▸ **Problem details**
Return the run of lines below that opens with the line containing "camera: 55 degrees left, 15 degrees up" and closes with the line containing "(462, 508) = (445, 473): none -> grey spoon", keeping each one exact.

▸ **Material for this task**
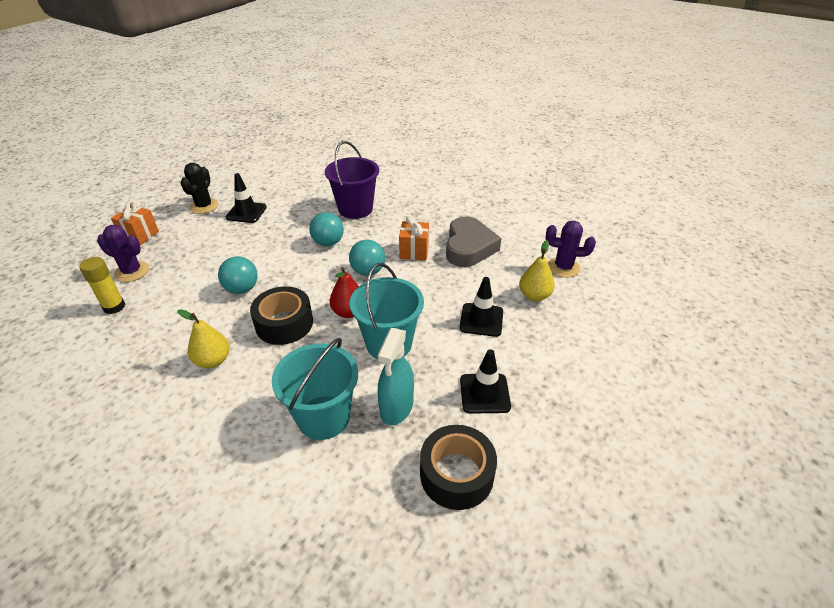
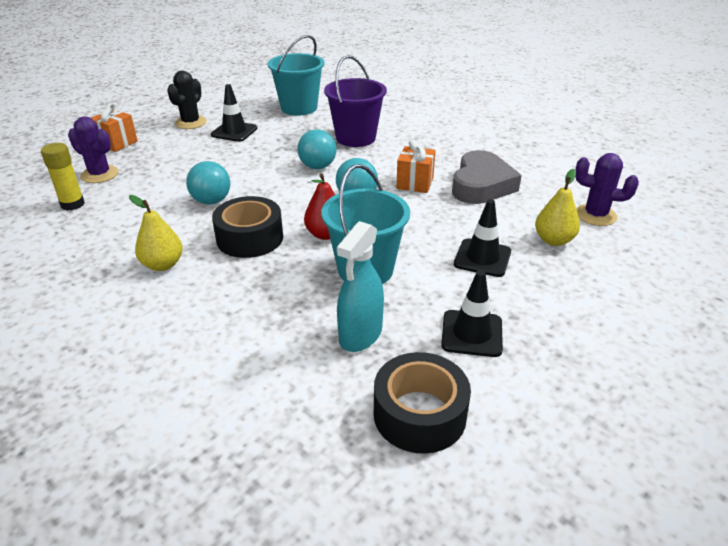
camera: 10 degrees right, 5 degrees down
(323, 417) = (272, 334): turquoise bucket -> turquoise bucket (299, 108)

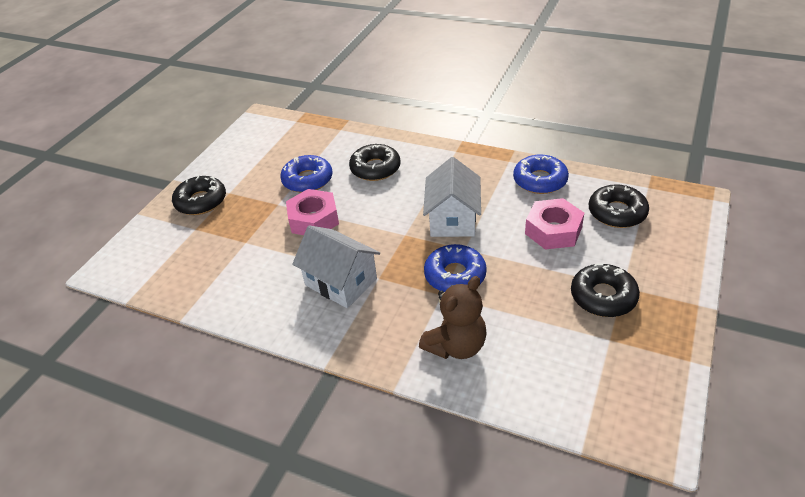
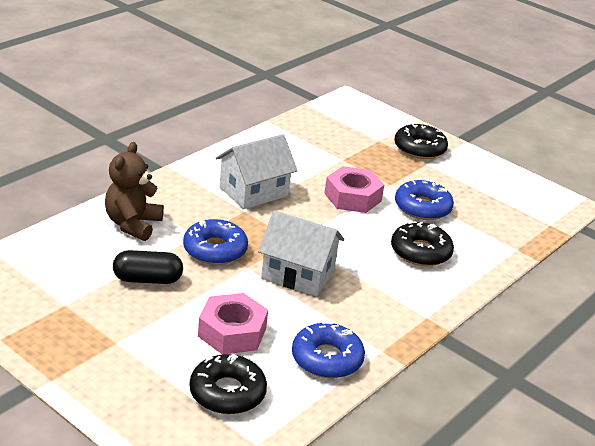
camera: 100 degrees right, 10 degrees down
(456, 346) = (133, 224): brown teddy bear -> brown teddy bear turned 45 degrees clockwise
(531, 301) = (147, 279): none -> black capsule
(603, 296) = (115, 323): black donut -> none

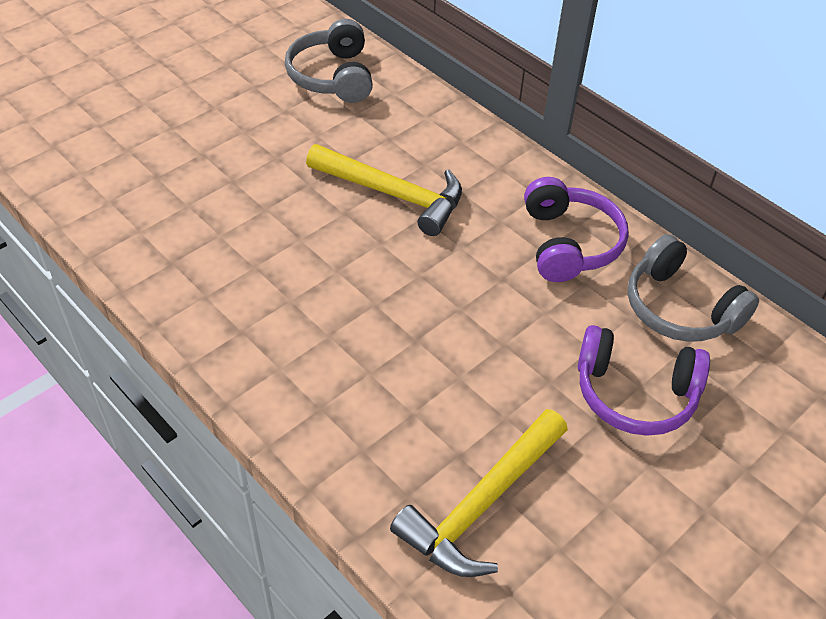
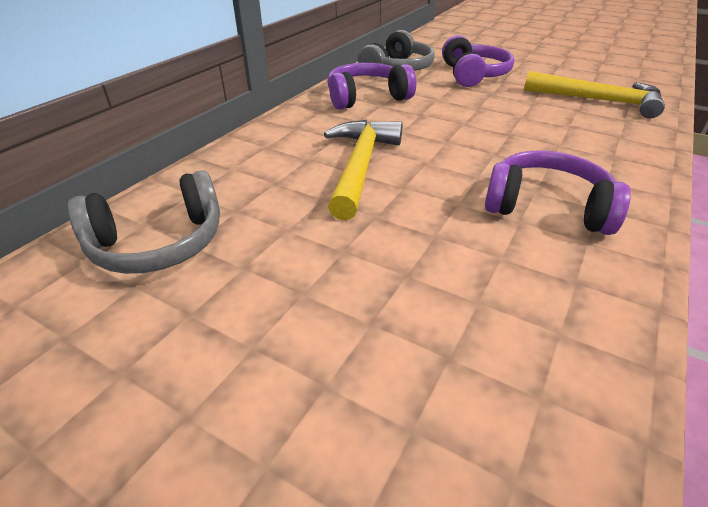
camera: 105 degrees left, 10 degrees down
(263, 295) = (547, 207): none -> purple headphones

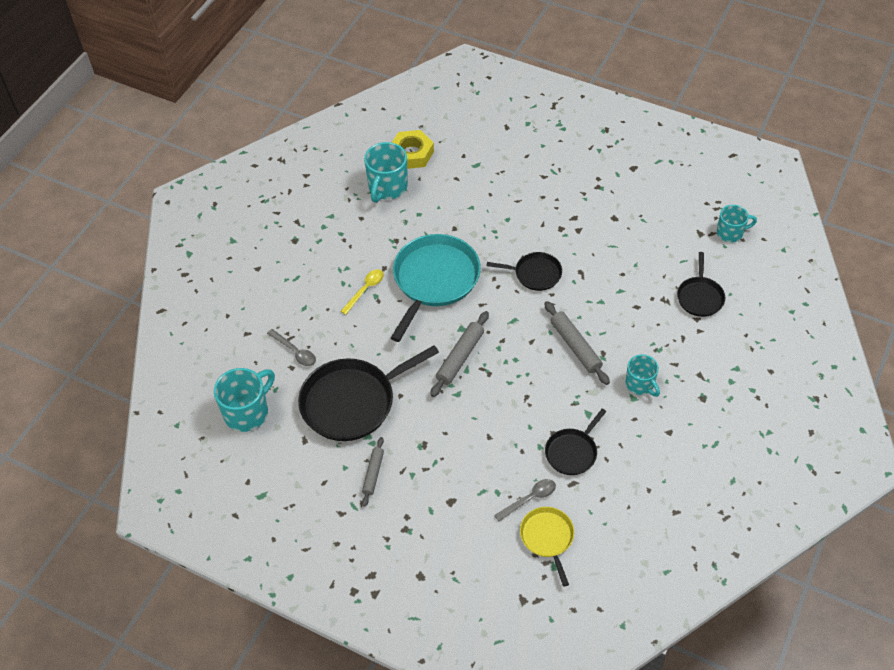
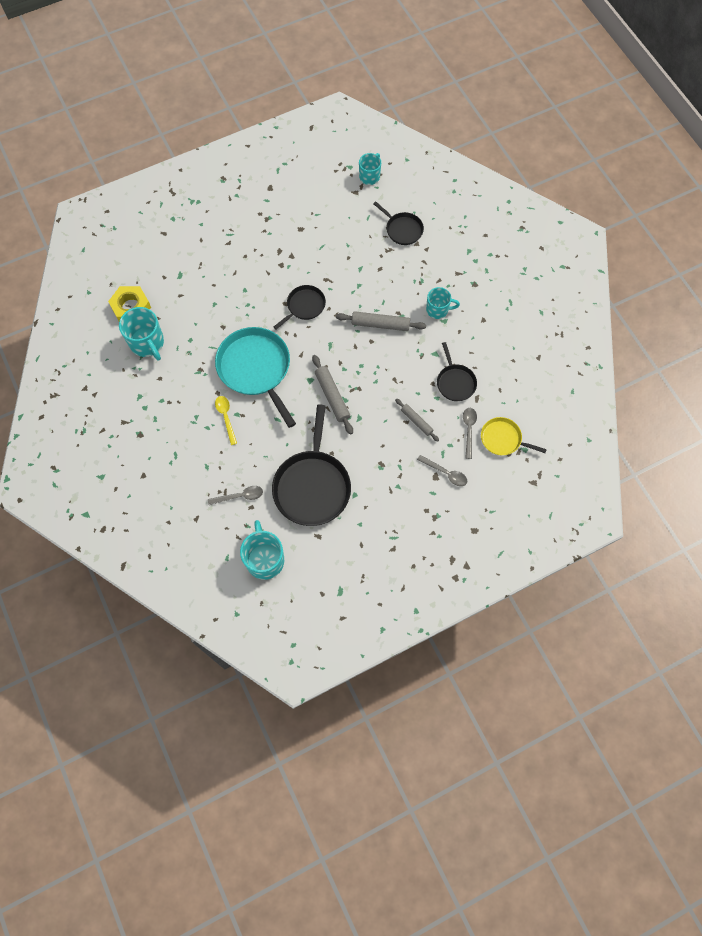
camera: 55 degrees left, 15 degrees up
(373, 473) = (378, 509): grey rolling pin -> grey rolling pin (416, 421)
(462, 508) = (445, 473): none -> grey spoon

--

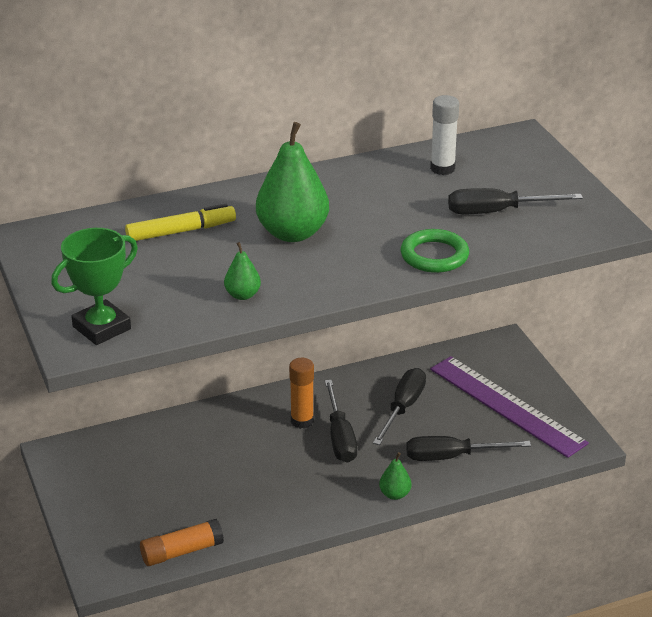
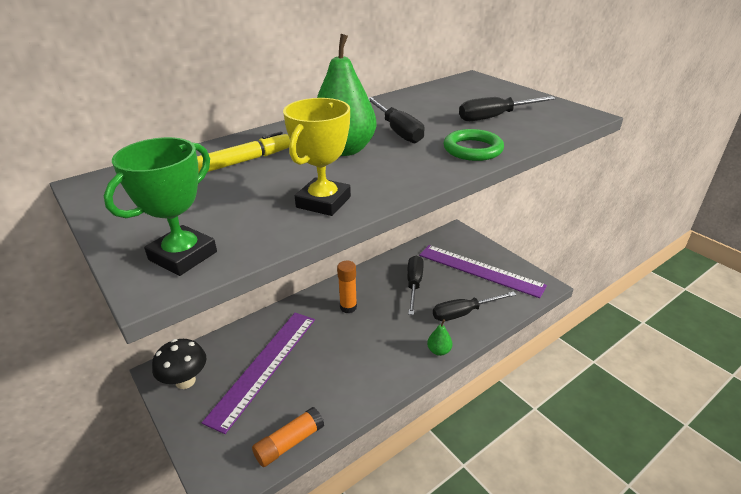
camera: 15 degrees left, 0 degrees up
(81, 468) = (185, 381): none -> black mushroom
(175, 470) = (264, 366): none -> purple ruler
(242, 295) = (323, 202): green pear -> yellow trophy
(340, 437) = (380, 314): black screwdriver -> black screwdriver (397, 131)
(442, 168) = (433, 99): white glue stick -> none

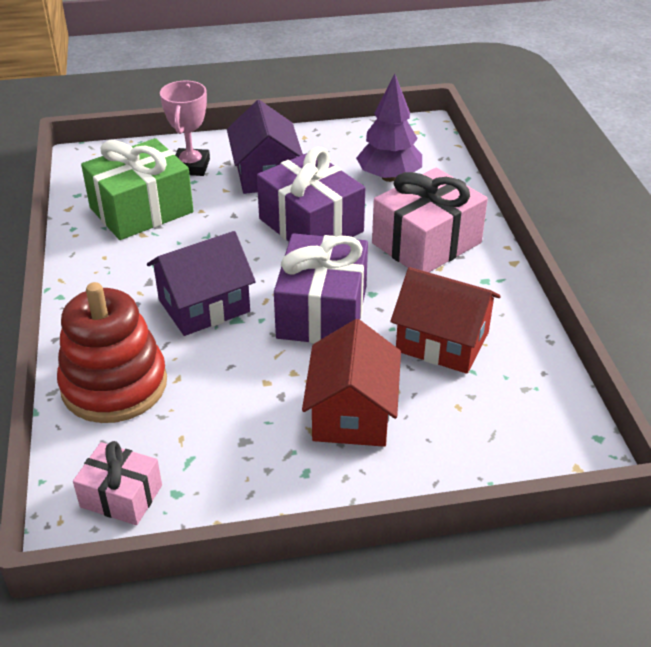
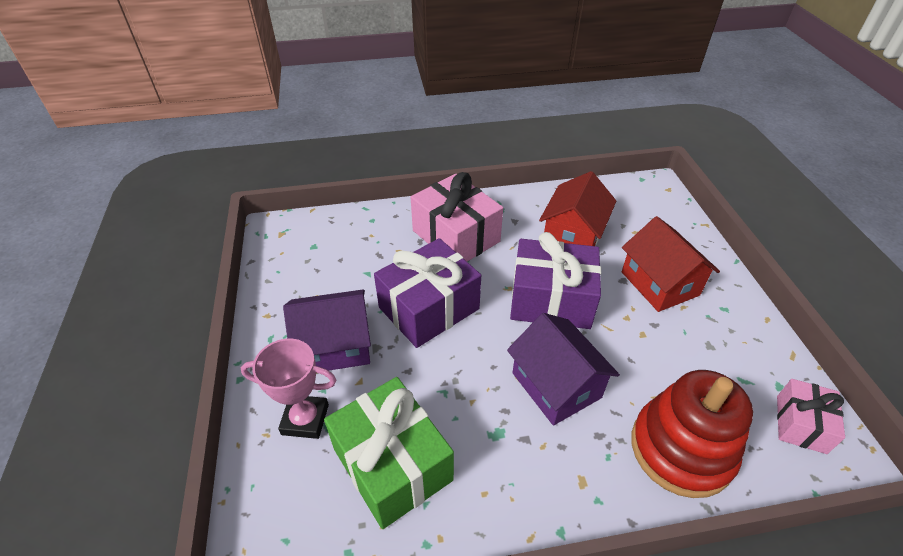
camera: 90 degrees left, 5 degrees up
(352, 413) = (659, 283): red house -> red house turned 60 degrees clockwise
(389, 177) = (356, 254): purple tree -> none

▸ **Solution for this task**
camera: 55 degrees left, 15 degrees up
(373, 473) = (378, 509): grey rolling pin -> grey rolling pin (416, 421)
(462, 508) = (445, 473): none -> grey spoon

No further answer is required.